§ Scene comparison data

*** Begin section ***

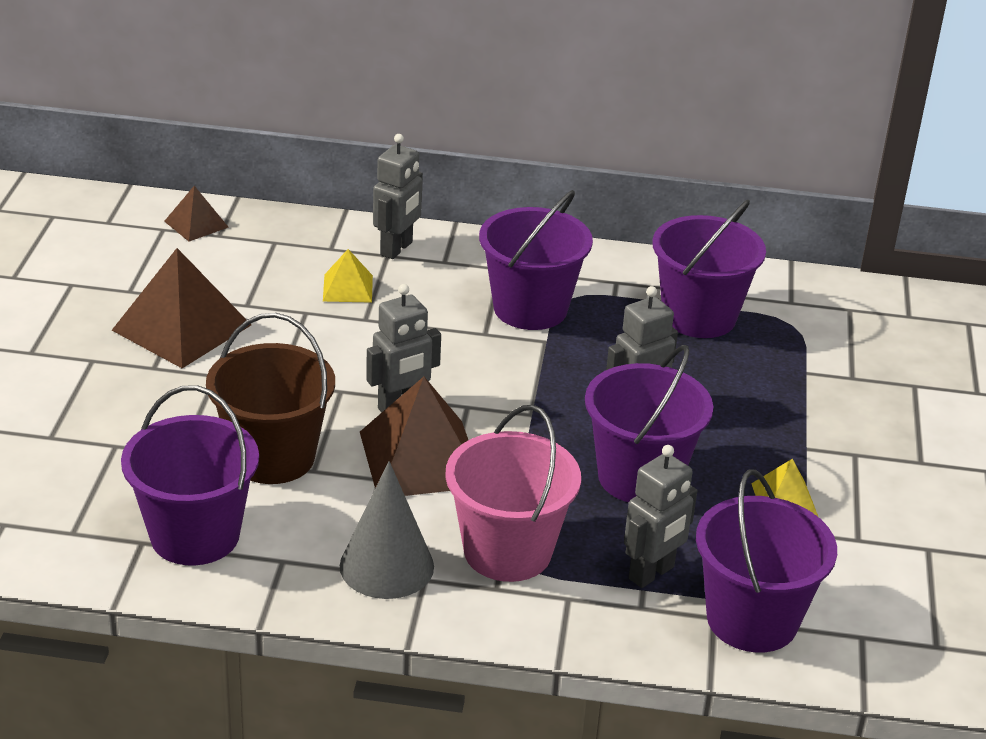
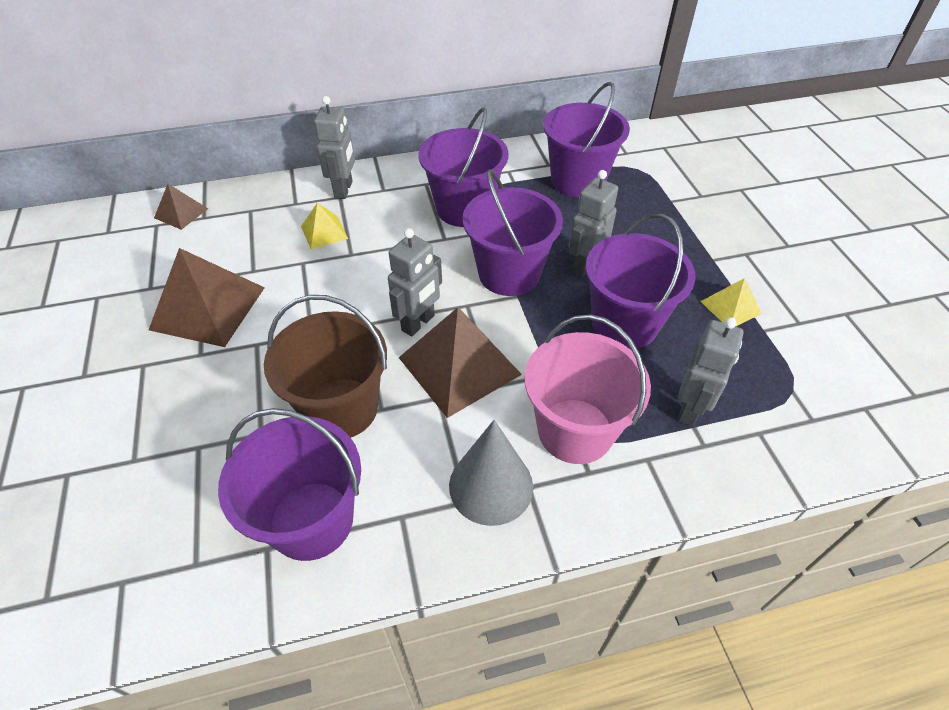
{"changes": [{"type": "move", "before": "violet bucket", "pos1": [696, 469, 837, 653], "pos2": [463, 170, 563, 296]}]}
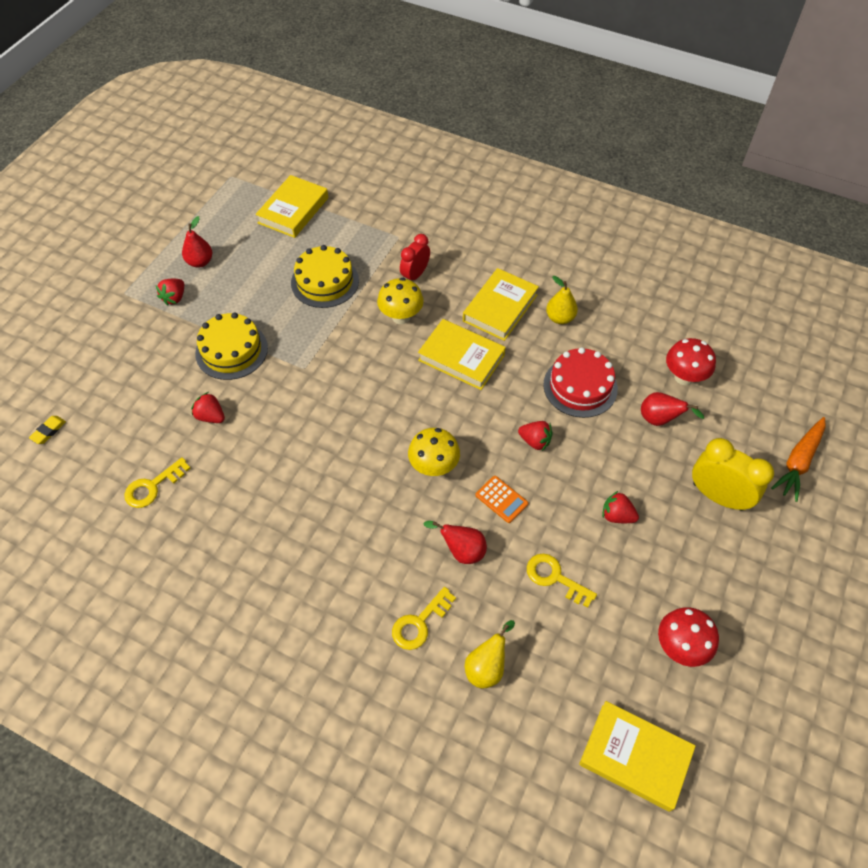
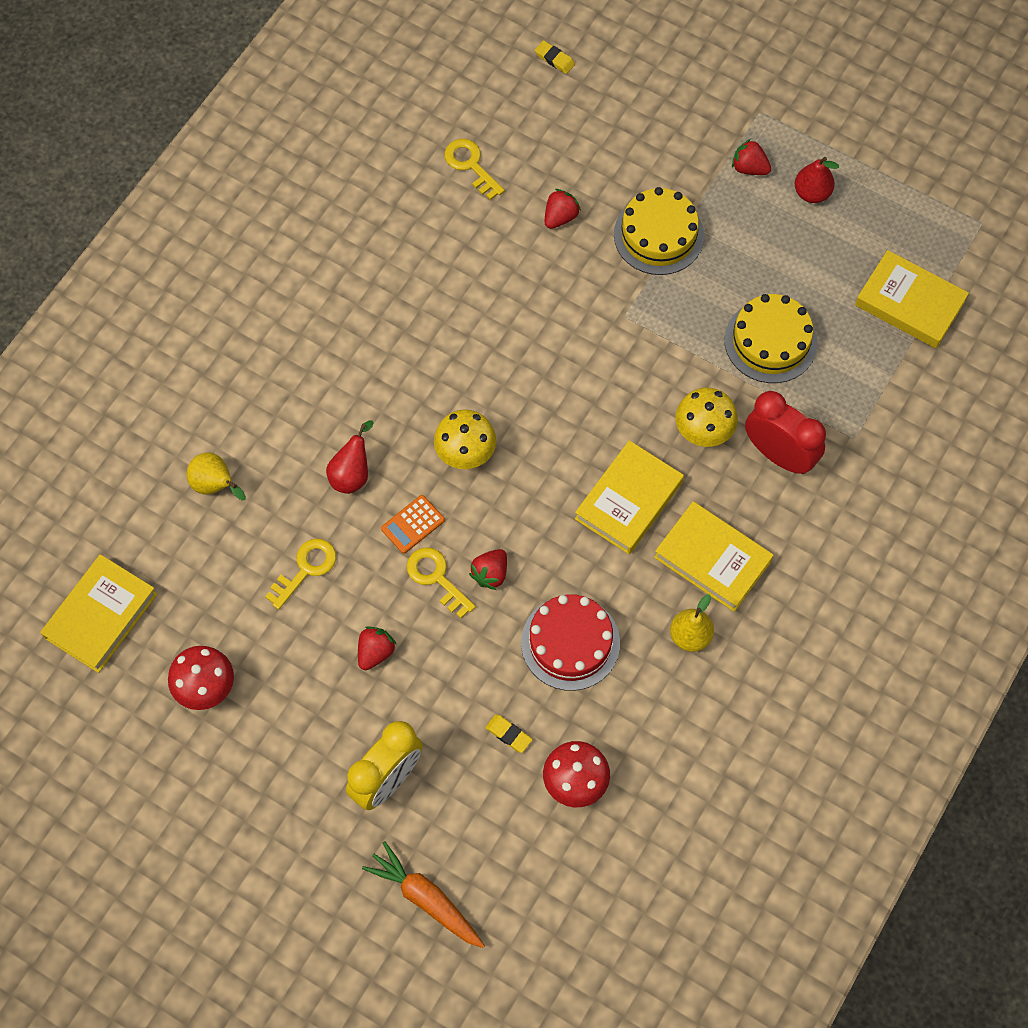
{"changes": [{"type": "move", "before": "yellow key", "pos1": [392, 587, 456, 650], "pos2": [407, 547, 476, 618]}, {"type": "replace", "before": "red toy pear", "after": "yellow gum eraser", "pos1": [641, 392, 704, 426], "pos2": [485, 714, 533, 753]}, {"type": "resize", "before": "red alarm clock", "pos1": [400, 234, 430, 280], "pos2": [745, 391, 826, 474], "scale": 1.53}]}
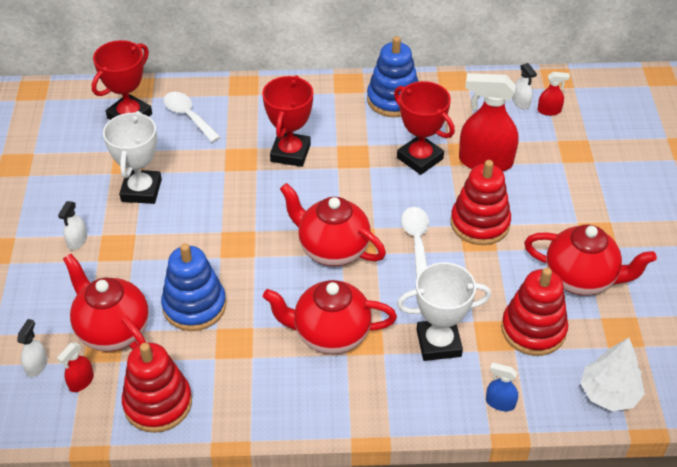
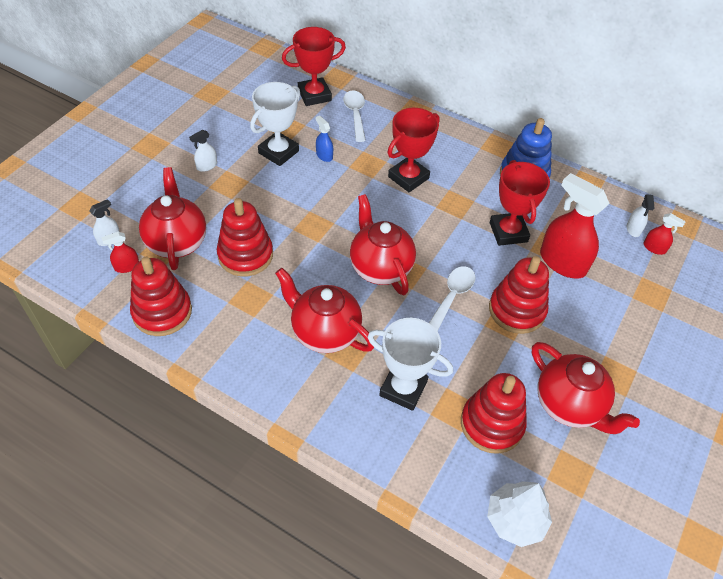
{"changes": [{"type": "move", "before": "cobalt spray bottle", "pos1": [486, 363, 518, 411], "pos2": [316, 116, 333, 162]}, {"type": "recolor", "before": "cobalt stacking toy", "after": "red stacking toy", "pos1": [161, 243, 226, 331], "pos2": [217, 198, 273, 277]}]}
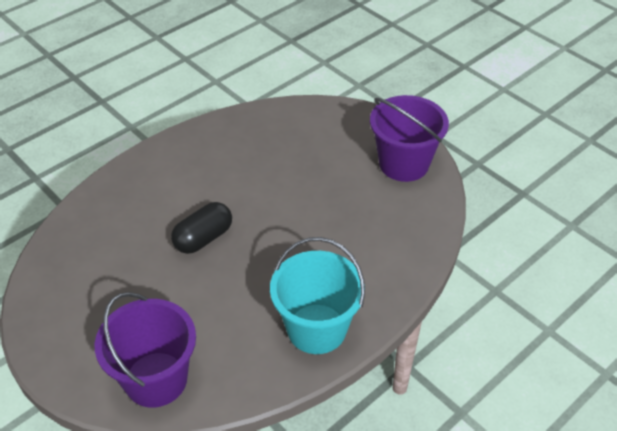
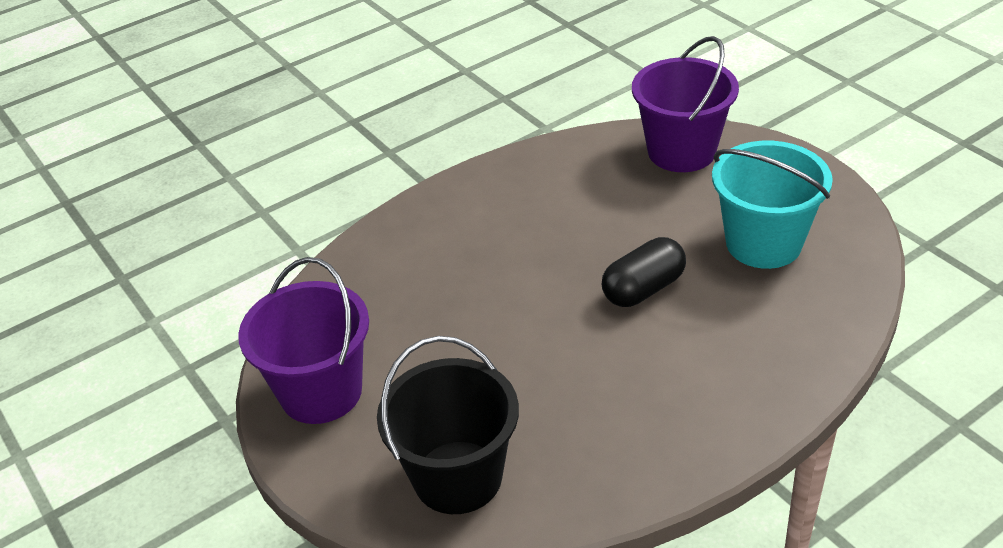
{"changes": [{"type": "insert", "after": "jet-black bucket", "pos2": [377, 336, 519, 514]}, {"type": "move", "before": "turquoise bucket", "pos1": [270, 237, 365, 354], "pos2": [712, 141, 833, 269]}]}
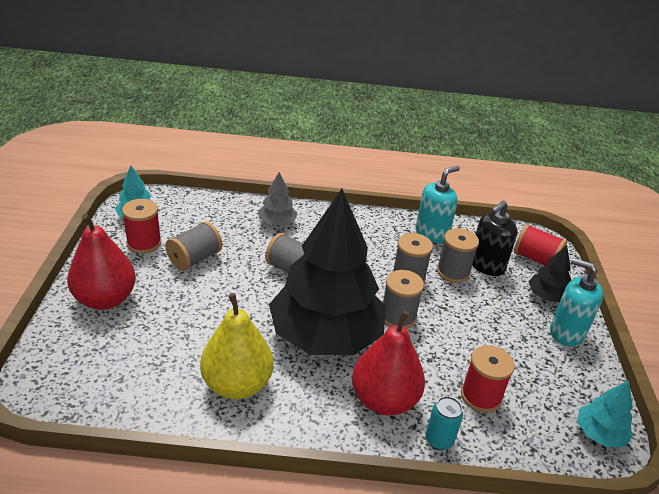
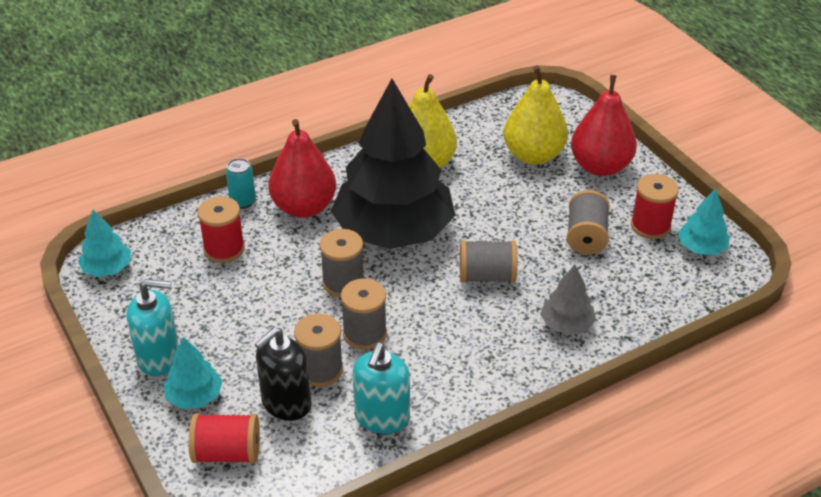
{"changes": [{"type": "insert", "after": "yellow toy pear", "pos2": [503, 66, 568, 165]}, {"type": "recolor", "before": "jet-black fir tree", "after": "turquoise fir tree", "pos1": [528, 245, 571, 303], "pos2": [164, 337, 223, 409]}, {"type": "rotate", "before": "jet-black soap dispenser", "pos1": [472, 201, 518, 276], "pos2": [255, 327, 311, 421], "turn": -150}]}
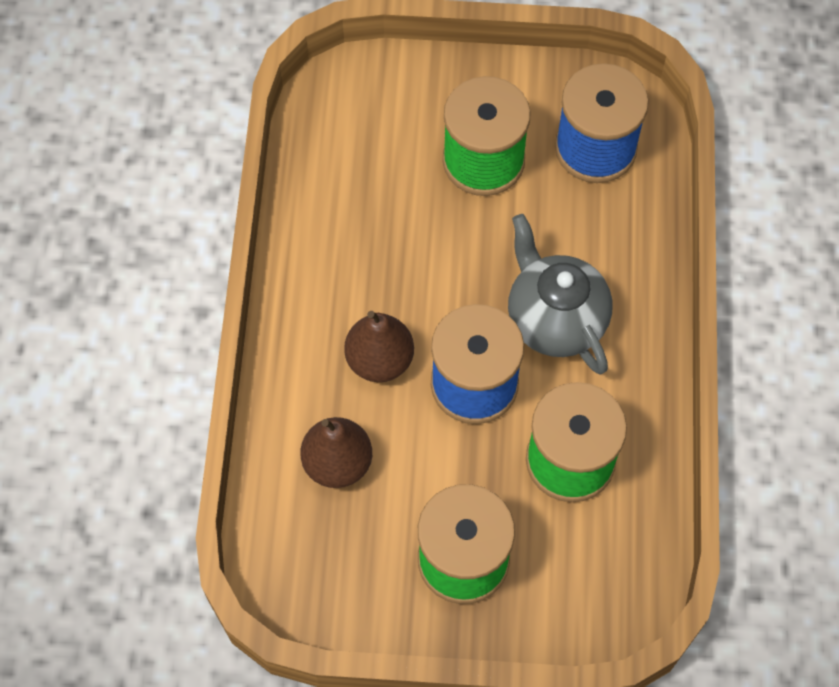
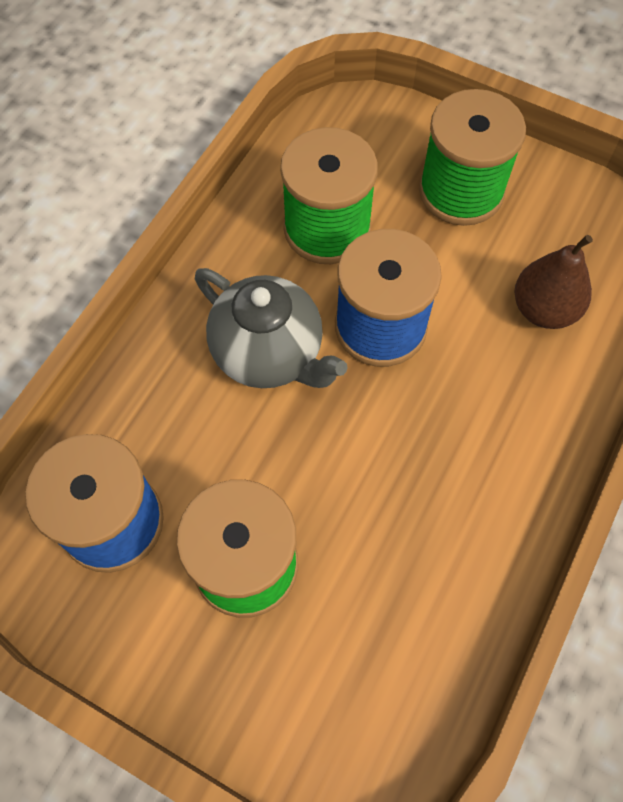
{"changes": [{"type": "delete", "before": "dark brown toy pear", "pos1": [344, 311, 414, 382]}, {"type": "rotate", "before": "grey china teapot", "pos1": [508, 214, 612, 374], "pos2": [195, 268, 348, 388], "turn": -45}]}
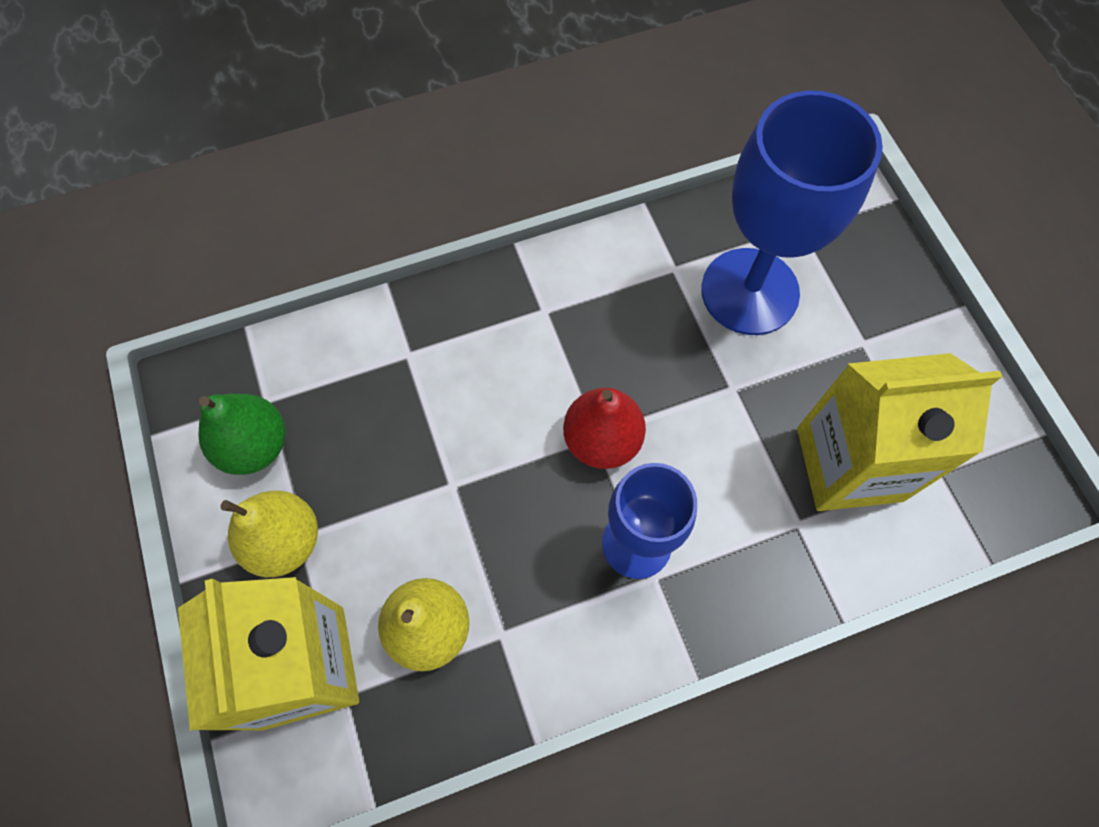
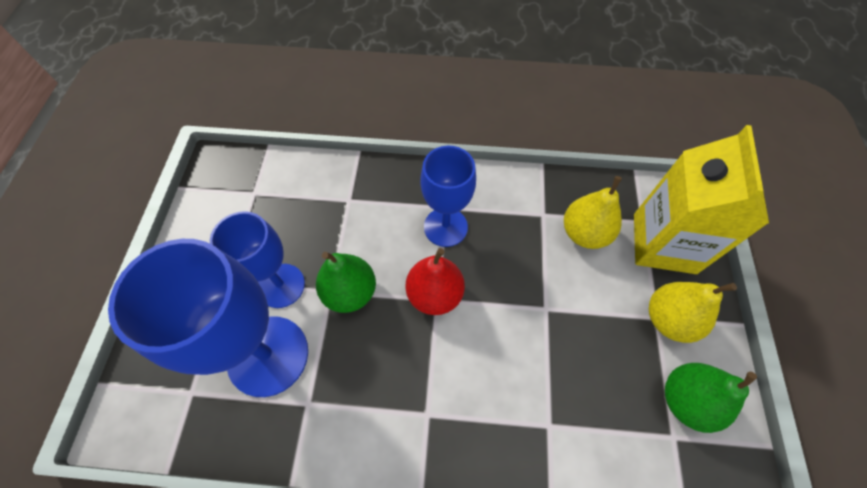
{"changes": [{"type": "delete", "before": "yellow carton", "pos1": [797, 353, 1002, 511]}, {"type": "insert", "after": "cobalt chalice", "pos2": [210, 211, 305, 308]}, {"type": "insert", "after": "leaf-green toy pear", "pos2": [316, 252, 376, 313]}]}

*** End section ***

§ EXERCISE
Retype the records exactly. Any image in them should not appear in what you write.

§ SOLUTION FOR THIS TASK
{"changes": [{"type": "move", "before": "violet bucket", "pos1": [696, 469, 837, 653], "pos2": [463, 170, 563, 296]}]}
{"changes": [{"type": "move", "before": "yellow key", "pos1": [392, 587, 456, 650], "pos2": [407, 547, 476, 618]}, {"type": "replace", "before": "red toy pear", "after": "yellow gum eraser", "pos1": [641, 392, 704, 426], "pos2": [485, 714, 533, 753]}, {"type": "resize", "before": "red alarm clock", "pos1": [400, 234, 430, 280], "pos2": [745, 391, 826, 474], "scale": 1.53}]}
{"changes": [{"type": "move", "before": "cobalt spray bottle", "pos1": [486, 363, 518, 411], "pos2": [316, 116, 333, 162]}, {"type": "recolor", "before": "cobalt stacking toy", "after": "red stacking toy", "pos1": [161, 243, 226, 331], "pos2": [217, 198, 273, 277]}]}
{"changes": [{"type": "insert", "after": "jet-black bucket", "pos2": [377, 336, 519, 514]}, {"type": "move", "before": "turquoise bucket", "pos1": [270, 237, 365, 354], "pos2": [712, 141, 833, 269]}]}
{"changes": [{"type": "insert", "after": "yellow toy pear", "pos2": [503, 66, 568, 165]}, {"type": "recolor", "before": "jet-black fir tree", "after": "turquoise fir tree", "pos1": [528, 245, 571, 303], "pos2": [164, 337, 223, 409]}, {"type": "rotate", "before": "jet-black soap dispenser", "pos1": [472, 201, 518, 276], "pos2": [255, 327, 311, 421], "turn": -150}]}
{"changes": [{"type": "delete", "before": "dark brown toy pear", "pos1": [344, 311, 414, 382]}, {"type": "rotate", "before": "grey china teapot", "pos1": [508, 214, 612, 374], "pos2": [195, 268, 348, 388], "turn": -45}]}
{"changes": [{"type": "delete", "before": "yellow carton", "pos1": [797, 353, 1002, 511]}, {"type": "insert", "after": "cobalt chalice", "pos2": [210, 211, 305, 308]}, {"type": "insert", "after": "leaf-green toy pear", "pos2": [316, 252, 376, 313]}]}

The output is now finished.